- EXERCISE BRIEF -
Quote all entries exactly, leaving pictures aside.

Data excerpts
┄┄┄┄┄┄

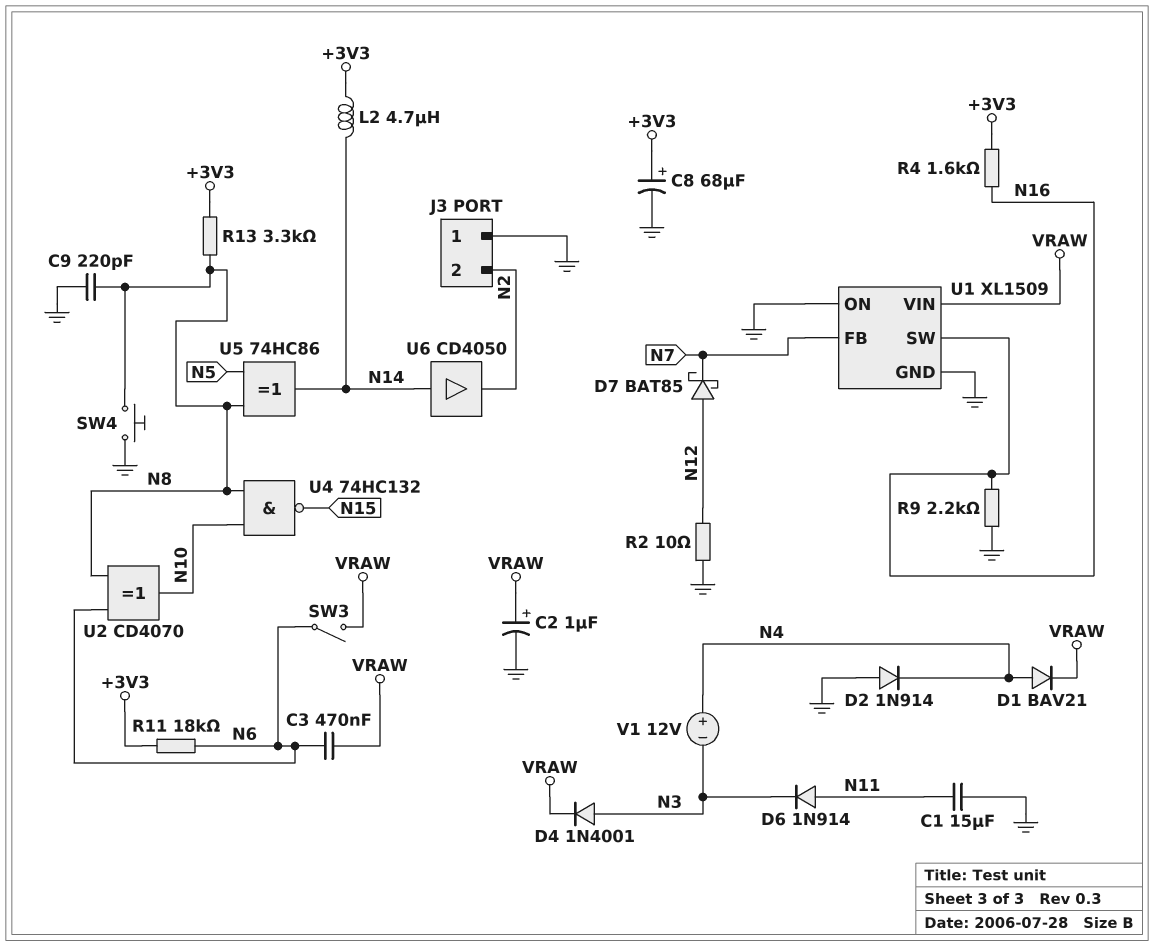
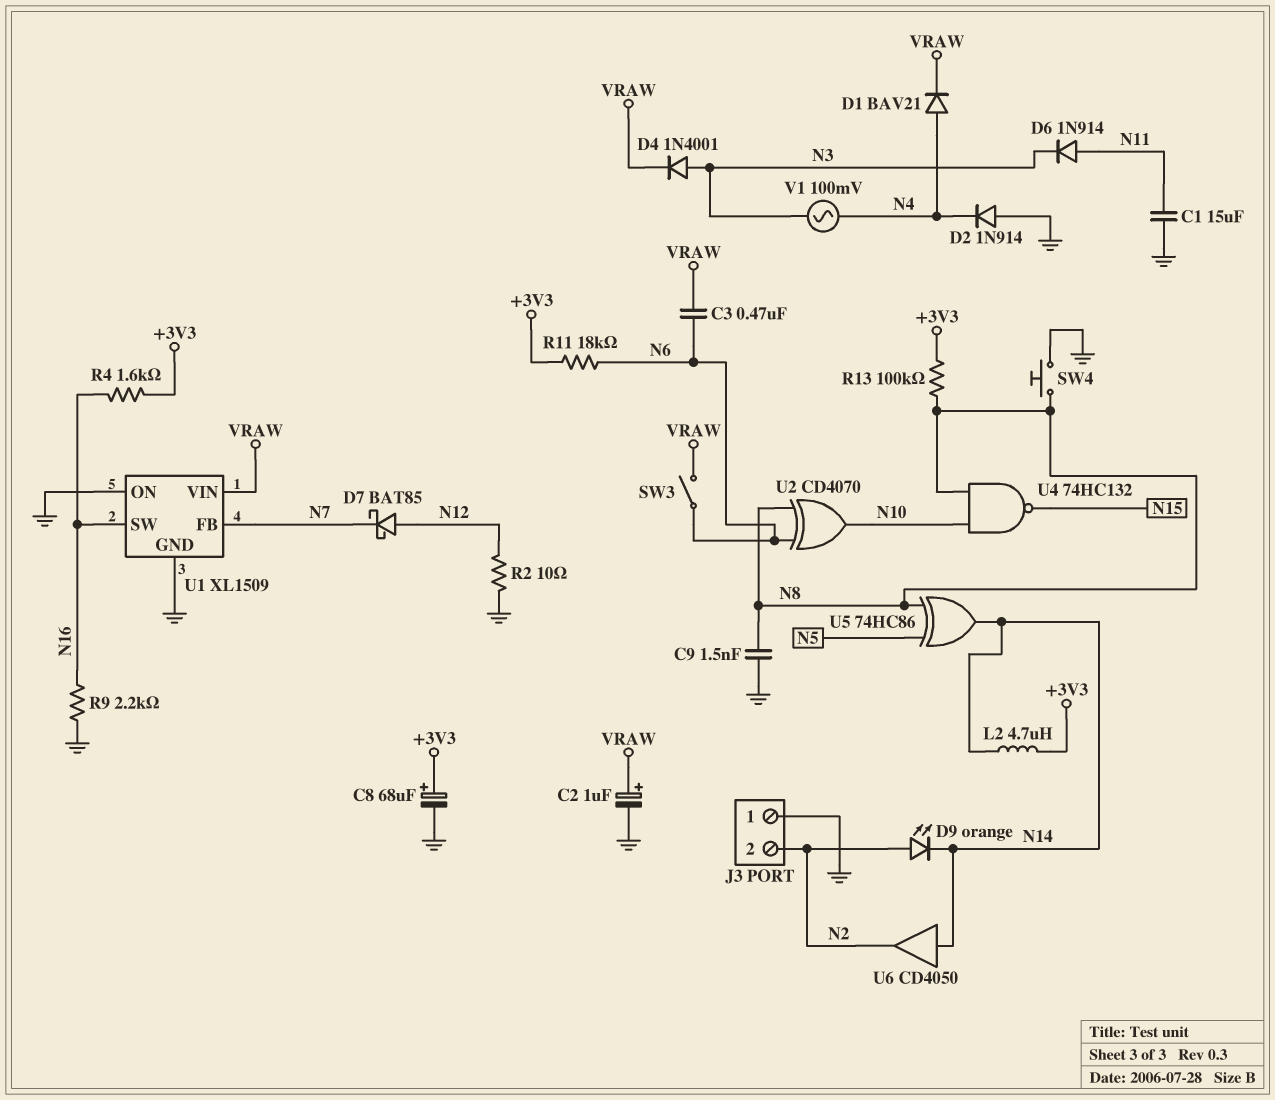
C9: 220pF (GND, N8) -> 1.5nF (GND, N8)
D9: none -> LED orange (A N2, K N14)
R13: 3.3k (+3V3, N8) -> 100k (+3V3, N8)
V1: 12V (plus N4, minus N3) -> AC 100mV (N3, N4)

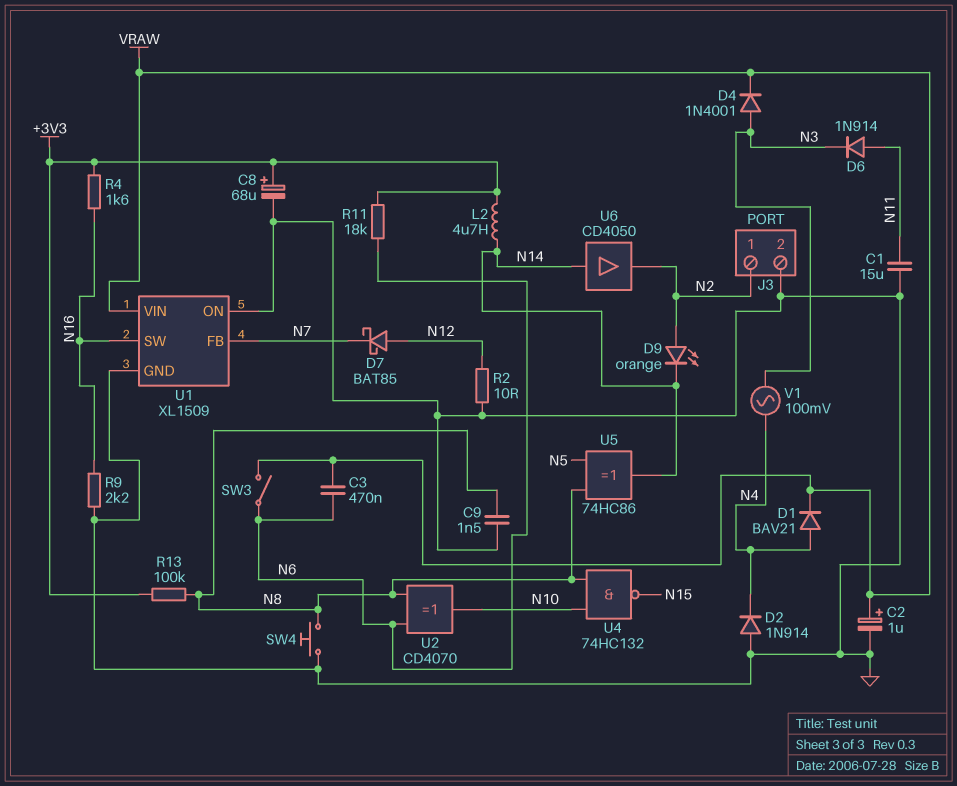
J3 pin 1: GND -> N2
J3 pin 2: N2 -> GND

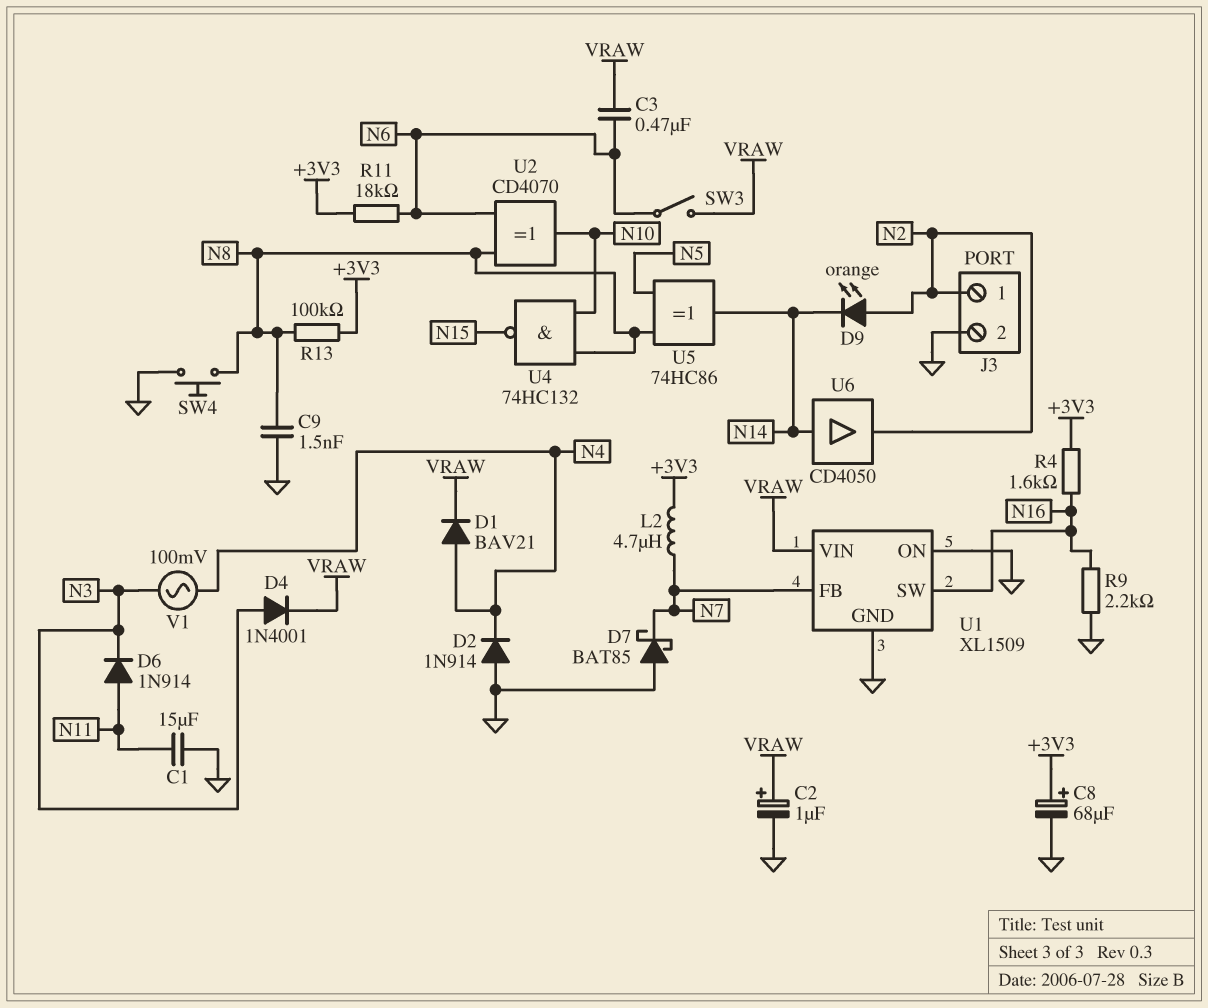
D7: schottky BAT85 (A N12, K N7) -> schottky BAT85 (A GND, K N7)
L2: 4.7uH (+3V3, N14) -> 4.7uH (+3V3, N7)
R2: 10 (GND, N12) -> none

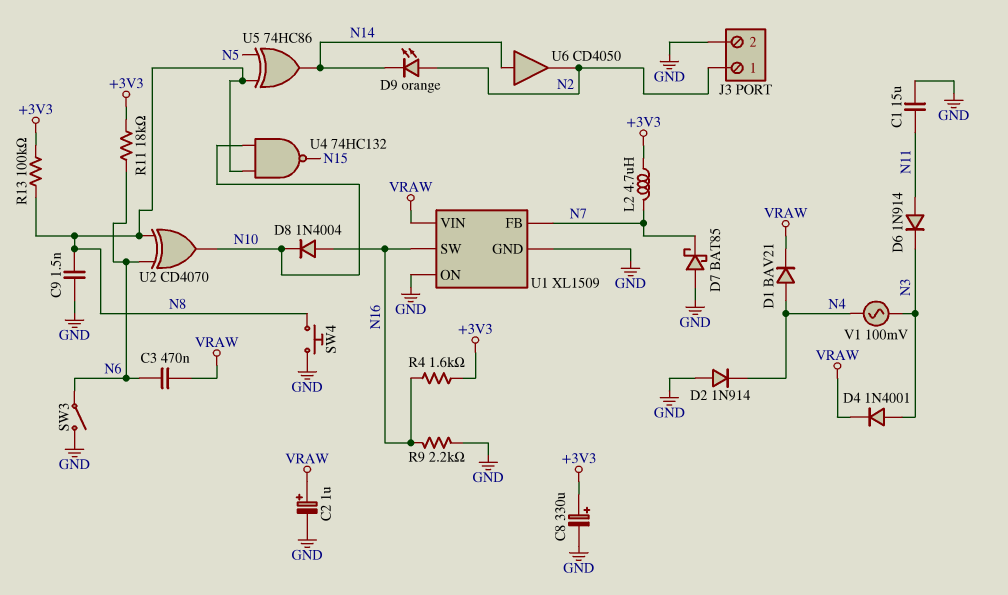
C8: 68uF (plus +3V3, minus GND) -> 330uF (plus +3V3, minus GND)
D8: none -> diode 1N4004 (A N16, K N10)
SW3: switch (N6, VRAW) -> switch (GND, N6)

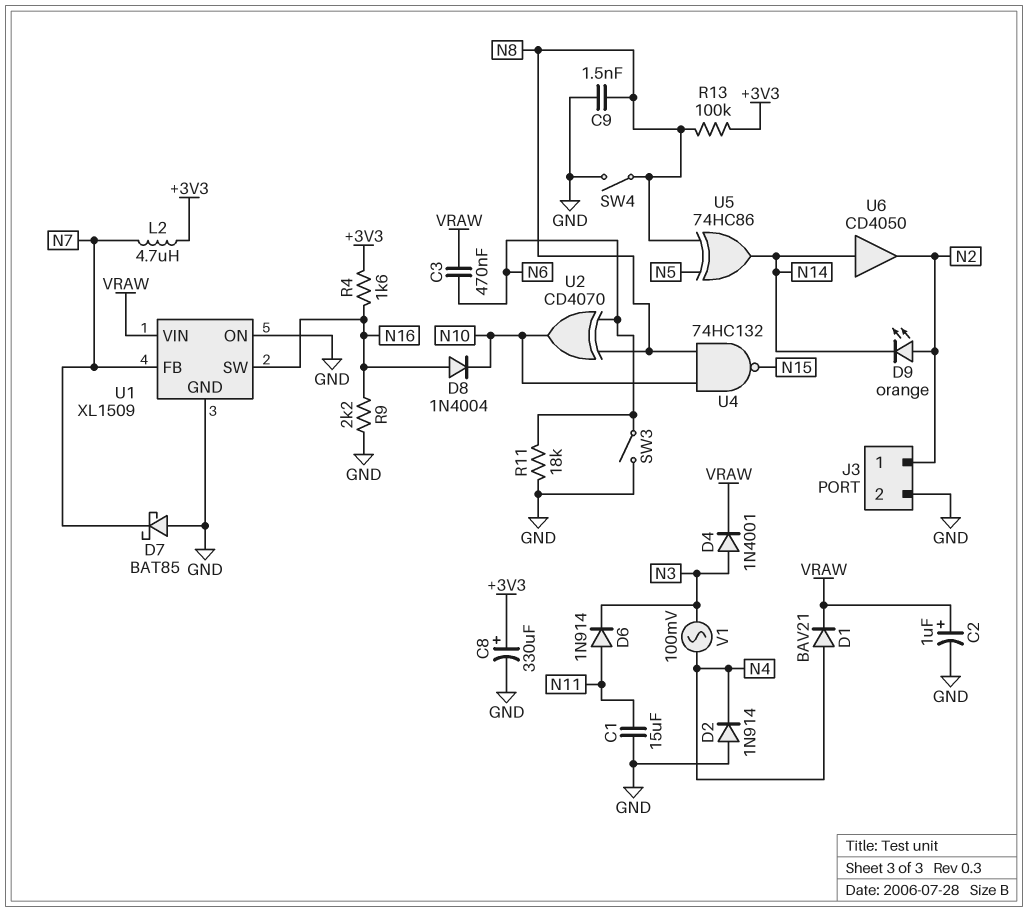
R11: 18k (+3V3, N6) -> 18k (GND, N6)
SW4: button (GND, N8) -> switch (GND, N8)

┄┄┄┄┄┄

- YOUR RESPONSE -
C9: 220pF (GND, N8) -> 1.5nF (GND, N8)
D9: none -> LED orange (A N2, K N14)
R13: 3.3k (+3V3, N8) -> 100k (+3V3, N8)
V1: 12V (plus N4, minus N3) -> AC 100mV (N3, N4)

J3 pin 1: GND -> N2
J3 pin 2: N2 -> GND

D7: schottky BAT85 (A N12, K N7) -> schottky BAT85 (A GND, K N7)
L2: 4.7uH (+3V3, N14) -> 4.7uH (+3V3, N7)
R2: 10 (GND, N12) -> none

C8: 68uF (plus +3V3, minus GND) -> 330uF (plus +3V3, minus GND)
D8: none -> diode 1N4004 (A N16, K N10)
SW3: switch (N6, VRAW) -> switch (GND, N6)

R11: 18k (+3V3, N6) -> 18k (GND, N6)
SW4: button (GND, N8) -> switch (GND, N8)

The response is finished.